Exercise:
Please count every line of the following material that holds "button" and give the total alone.

Working data section start

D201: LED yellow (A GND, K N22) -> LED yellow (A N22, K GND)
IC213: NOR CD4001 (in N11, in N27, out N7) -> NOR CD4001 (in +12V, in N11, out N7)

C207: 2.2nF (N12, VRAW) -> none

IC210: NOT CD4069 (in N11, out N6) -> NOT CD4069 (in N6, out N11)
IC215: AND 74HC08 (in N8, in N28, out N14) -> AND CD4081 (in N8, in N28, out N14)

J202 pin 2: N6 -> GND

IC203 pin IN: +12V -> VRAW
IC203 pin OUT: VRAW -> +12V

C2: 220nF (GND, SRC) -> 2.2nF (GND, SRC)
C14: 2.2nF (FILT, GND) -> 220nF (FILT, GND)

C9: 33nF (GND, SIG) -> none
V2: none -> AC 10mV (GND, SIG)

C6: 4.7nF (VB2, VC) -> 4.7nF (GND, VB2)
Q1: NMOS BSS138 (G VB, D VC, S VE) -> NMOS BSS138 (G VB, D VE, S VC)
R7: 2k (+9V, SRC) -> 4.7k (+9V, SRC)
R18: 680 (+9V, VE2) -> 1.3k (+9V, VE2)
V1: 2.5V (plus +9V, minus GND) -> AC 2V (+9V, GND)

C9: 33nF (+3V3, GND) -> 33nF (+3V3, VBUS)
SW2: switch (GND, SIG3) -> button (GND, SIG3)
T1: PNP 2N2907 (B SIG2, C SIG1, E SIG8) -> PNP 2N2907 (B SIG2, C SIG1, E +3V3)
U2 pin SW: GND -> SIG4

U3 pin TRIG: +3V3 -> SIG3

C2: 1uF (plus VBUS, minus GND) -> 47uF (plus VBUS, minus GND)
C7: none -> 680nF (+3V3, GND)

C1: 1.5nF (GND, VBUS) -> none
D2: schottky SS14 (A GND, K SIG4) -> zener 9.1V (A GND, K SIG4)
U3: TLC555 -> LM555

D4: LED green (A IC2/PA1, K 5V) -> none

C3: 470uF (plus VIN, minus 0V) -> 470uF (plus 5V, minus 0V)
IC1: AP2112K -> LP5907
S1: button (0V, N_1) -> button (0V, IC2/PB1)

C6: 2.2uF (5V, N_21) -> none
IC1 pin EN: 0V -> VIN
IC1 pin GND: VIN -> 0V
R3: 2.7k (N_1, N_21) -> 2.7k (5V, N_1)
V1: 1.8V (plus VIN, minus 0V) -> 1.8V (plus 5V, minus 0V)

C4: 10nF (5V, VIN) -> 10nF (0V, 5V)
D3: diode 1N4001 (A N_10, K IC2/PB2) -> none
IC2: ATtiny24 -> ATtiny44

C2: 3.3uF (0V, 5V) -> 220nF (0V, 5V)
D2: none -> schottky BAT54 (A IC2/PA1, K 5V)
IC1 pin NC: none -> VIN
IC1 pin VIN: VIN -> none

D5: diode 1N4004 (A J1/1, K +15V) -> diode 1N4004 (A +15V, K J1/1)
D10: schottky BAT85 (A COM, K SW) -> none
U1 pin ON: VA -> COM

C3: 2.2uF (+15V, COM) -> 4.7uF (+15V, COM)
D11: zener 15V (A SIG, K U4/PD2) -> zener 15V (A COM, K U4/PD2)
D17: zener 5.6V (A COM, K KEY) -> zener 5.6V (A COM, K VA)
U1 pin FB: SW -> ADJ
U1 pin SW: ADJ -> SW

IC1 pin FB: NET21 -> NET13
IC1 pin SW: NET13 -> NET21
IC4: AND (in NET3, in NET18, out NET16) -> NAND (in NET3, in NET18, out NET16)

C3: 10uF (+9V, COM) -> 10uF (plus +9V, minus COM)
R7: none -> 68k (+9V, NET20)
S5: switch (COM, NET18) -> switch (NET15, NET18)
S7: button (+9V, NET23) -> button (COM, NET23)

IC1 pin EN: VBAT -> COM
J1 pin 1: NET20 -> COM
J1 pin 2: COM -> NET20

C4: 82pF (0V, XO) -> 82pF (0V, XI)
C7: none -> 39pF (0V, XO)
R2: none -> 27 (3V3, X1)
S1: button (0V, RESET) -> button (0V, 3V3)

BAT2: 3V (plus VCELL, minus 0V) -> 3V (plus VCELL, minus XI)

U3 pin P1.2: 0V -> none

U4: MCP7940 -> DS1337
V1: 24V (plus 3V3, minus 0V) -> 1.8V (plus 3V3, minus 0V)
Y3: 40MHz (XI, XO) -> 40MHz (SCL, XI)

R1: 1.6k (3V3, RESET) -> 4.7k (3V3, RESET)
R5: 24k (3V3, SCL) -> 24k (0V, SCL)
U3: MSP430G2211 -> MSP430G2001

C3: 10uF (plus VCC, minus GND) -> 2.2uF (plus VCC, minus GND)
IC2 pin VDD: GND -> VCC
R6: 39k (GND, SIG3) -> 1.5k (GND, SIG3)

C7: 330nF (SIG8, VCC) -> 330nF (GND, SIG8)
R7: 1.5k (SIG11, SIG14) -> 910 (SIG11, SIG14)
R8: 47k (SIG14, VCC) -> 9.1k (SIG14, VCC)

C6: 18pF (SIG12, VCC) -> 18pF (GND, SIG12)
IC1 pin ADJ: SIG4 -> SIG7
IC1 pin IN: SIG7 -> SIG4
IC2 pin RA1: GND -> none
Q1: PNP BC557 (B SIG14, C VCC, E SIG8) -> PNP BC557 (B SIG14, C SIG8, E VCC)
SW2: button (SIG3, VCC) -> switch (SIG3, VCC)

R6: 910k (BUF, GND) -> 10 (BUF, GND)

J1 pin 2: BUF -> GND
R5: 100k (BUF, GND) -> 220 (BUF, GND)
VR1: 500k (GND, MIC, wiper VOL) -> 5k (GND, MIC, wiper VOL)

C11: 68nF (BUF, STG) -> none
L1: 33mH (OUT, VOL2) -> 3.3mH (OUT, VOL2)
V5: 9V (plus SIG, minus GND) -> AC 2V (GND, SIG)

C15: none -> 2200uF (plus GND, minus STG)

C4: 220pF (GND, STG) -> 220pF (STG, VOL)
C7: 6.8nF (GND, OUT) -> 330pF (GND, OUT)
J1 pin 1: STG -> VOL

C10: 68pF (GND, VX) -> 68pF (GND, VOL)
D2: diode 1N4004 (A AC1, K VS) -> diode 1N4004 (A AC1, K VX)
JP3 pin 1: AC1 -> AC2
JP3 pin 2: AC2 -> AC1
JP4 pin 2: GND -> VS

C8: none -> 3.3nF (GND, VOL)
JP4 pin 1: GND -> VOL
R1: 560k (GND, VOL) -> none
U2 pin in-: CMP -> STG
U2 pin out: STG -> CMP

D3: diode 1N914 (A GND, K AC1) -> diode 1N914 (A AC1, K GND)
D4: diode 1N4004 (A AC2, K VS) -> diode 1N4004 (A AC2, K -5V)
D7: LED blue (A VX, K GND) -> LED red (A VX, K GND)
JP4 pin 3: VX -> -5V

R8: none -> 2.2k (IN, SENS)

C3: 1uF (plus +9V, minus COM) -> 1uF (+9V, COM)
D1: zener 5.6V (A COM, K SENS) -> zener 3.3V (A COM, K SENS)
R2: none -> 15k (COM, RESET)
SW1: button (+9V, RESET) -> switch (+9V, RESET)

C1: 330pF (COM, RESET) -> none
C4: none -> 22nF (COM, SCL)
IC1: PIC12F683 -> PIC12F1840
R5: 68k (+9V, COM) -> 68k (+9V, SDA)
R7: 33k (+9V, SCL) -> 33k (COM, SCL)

Working data section end

Problem solution:
6